- [What you are asked to do]: Please repeat the lines below, exactly and only, from the one that holds "The tarta (azul)" through the one that holds "The tarta (amarillo)".

- [Record excerpts]:
- - -

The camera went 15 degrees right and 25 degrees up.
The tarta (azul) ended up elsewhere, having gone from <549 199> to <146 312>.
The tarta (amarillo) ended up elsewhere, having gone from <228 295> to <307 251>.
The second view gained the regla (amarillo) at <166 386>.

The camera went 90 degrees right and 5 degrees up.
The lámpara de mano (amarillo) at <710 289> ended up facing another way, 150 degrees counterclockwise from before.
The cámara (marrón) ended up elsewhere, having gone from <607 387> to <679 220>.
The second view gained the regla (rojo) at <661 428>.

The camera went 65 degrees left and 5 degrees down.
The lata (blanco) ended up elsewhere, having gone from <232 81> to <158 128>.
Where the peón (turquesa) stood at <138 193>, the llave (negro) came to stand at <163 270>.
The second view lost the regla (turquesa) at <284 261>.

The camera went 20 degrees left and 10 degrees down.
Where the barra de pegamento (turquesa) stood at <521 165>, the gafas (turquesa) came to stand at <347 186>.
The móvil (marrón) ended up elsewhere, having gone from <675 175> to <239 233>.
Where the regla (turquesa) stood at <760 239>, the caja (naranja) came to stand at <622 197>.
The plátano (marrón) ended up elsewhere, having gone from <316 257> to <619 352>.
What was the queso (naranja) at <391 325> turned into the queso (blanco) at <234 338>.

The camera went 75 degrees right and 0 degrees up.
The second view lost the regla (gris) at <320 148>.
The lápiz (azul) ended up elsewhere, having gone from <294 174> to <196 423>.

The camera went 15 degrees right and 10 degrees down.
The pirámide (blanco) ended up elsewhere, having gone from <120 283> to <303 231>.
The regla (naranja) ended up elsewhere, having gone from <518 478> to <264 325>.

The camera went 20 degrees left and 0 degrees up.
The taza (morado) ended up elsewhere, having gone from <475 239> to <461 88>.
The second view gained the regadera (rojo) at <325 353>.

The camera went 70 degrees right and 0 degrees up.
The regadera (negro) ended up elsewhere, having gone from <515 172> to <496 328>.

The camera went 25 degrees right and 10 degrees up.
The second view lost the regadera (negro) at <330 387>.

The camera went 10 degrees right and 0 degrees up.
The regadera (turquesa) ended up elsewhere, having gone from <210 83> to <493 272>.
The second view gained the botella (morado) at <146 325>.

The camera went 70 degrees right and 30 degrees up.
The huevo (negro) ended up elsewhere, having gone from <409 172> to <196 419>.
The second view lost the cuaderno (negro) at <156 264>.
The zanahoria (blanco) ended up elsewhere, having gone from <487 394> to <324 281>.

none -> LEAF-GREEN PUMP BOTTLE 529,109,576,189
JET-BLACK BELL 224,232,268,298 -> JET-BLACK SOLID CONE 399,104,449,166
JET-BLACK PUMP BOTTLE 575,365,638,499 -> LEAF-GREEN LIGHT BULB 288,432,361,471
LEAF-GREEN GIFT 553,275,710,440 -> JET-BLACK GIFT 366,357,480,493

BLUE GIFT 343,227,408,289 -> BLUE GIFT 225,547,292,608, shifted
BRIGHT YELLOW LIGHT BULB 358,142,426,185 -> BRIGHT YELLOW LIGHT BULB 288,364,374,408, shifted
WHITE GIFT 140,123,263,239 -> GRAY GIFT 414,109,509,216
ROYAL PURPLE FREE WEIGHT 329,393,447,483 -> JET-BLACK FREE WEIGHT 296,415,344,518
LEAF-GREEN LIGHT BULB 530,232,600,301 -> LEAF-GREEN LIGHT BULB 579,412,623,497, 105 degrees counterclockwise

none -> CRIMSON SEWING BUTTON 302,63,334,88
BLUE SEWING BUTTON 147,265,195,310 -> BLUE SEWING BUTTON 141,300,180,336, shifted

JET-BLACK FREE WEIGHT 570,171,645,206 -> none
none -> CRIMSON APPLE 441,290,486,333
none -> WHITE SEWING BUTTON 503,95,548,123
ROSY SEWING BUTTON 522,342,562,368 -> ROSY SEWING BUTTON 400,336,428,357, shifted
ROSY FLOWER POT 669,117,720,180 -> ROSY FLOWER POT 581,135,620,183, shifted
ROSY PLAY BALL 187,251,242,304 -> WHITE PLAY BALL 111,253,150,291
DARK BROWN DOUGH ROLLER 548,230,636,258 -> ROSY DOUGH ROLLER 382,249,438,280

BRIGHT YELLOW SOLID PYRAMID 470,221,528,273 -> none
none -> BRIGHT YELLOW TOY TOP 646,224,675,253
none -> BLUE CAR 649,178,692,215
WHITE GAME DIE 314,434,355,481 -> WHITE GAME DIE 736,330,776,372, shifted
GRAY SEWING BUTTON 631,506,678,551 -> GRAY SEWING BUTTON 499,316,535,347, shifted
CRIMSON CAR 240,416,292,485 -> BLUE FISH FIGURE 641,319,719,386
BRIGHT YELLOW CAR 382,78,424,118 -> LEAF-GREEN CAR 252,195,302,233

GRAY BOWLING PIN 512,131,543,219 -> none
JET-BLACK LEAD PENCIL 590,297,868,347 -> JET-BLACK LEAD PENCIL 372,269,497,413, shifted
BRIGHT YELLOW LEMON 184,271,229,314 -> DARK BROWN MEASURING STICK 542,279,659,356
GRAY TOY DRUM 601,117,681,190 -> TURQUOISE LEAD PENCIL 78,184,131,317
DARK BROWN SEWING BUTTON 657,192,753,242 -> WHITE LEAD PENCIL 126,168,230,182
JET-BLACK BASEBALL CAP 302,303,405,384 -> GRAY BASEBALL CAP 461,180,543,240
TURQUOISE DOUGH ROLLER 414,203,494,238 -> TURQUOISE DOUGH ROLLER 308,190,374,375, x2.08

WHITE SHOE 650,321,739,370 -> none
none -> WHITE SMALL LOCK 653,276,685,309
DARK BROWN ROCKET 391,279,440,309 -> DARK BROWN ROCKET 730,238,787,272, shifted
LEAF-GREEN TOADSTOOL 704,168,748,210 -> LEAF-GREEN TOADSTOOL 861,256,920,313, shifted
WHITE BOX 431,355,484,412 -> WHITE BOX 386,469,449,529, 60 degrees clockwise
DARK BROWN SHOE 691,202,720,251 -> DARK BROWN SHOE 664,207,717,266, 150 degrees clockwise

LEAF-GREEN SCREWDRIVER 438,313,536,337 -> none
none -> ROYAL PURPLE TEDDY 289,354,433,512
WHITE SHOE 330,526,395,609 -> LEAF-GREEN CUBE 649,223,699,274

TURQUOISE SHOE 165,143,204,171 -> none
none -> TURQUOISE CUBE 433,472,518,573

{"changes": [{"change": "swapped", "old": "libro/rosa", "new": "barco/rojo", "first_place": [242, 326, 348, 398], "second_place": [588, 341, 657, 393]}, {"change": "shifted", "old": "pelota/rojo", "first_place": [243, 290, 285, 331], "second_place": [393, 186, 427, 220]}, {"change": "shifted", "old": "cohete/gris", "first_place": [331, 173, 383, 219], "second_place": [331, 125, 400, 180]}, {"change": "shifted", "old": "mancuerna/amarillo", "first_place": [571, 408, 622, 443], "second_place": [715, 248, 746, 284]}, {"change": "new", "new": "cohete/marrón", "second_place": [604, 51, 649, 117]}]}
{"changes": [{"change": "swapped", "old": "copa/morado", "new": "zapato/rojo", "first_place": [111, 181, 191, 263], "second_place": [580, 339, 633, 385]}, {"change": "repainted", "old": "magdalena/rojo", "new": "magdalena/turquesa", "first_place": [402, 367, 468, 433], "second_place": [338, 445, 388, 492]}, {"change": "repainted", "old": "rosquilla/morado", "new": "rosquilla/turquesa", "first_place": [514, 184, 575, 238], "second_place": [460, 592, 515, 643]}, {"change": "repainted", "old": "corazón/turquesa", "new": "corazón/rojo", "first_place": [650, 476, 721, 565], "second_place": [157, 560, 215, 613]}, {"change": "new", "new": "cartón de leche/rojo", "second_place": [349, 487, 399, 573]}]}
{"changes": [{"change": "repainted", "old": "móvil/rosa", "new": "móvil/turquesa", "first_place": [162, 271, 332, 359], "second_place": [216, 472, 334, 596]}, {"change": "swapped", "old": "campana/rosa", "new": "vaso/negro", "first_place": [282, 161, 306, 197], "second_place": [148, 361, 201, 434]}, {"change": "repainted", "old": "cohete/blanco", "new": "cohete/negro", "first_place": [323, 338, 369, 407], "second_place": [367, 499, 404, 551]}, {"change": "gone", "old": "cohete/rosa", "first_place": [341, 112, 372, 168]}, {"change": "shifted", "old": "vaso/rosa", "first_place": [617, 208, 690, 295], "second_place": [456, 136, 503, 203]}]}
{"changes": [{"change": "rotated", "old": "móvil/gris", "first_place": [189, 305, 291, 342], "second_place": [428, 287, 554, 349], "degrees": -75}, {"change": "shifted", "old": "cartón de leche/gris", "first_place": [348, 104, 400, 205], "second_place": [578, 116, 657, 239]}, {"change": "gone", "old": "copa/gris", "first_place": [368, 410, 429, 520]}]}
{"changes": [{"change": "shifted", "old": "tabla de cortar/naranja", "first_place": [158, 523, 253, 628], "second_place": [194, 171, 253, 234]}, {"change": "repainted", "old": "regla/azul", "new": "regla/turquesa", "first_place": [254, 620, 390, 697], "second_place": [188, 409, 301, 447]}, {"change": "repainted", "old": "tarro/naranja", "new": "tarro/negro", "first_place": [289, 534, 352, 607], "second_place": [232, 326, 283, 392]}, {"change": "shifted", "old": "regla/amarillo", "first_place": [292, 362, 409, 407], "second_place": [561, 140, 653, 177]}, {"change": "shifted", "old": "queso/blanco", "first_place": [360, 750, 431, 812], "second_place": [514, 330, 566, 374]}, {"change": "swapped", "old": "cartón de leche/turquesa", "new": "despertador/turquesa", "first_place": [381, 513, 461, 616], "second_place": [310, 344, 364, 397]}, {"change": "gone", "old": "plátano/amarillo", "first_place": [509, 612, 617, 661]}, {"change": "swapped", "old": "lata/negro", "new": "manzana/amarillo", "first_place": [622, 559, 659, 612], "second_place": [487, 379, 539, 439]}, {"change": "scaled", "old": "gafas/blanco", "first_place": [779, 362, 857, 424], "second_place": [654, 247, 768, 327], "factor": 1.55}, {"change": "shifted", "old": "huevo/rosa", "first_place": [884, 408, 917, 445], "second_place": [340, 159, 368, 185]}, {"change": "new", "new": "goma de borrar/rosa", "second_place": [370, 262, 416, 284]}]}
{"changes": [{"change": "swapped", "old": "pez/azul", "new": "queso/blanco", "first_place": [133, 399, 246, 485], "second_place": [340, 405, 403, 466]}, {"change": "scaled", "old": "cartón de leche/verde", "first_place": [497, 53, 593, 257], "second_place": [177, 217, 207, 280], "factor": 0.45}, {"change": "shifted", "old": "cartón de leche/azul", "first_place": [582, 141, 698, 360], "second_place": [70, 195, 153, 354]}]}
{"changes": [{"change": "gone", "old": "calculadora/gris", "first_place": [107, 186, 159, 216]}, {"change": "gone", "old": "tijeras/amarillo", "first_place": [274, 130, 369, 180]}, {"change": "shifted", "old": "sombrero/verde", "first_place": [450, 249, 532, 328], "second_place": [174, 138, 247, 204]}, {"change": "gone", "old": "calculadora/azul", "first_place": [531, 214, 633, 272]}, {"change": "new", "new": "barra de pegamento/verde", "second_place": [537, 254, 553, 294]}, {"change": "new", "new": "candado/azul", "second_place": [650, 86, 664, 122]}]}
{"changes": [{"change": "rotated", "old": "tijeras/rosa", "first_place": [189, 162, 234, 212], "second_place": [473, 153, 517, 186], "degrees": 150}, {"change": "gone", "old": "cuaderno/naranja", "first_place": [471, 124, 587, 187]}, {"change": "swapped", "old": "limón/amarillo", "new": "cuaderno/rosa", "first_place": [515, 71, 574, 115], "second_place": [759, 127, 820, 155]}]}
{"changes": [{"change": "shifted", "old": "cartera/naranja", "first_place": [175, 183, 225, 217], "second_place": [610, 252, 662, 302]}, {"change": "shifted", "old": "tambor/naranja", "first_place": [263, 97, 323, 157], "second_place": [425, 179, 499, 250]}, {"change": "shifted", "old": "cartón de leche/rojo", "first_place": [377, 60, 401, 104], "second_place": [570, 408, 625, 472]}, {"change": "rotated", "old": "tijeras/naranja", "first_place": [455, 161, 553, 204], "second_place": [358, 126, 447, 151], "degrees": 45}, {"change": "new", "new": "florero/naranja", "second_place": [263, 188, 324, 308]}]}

- - -

- [Reply to the task]:
The tarta (azul) ended up elsewhere, having gone from <549 199> to <146 312>.
The tarta (amarillo) ended up elsewhere, having gone from <228 295> to <307 251>.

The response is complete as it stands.